◆ Stated goal: Copy the stretch of the records below from the line containing "purple diamond: moved 1 px right, 5 px down" through the last line, with each line unchanged.

◆ Dataset excerpts:
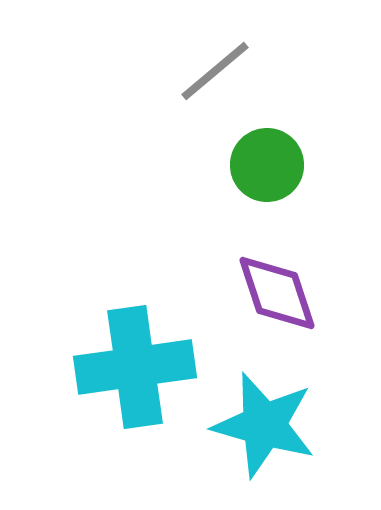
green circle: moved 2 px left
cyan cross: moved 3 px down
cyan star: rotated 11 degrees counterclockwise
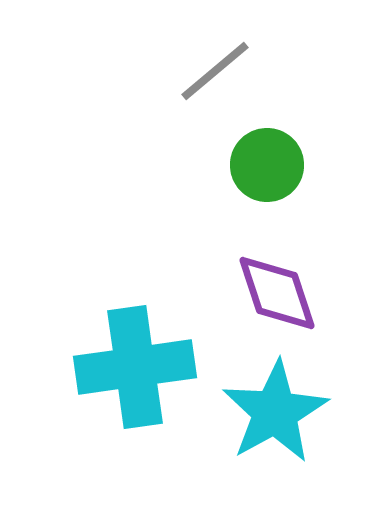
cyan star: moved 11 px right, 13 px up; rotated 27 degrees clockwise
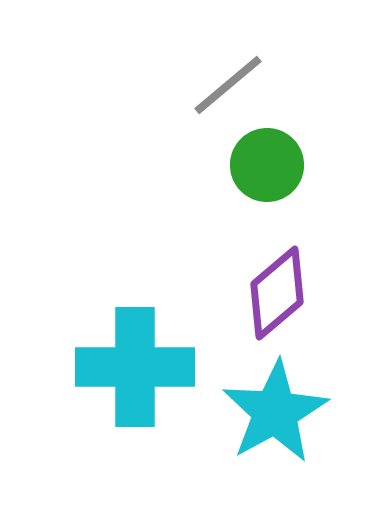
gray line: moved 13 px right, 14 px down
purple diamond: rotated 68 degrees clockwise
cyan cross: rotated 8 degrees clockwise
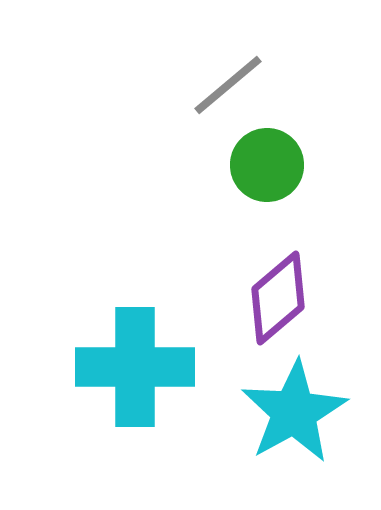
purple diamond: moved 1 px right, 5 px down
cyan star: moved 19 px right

◆ Reply:
purple diamond: moved 1 px right, 5 px down
cyan star: moved 19 px right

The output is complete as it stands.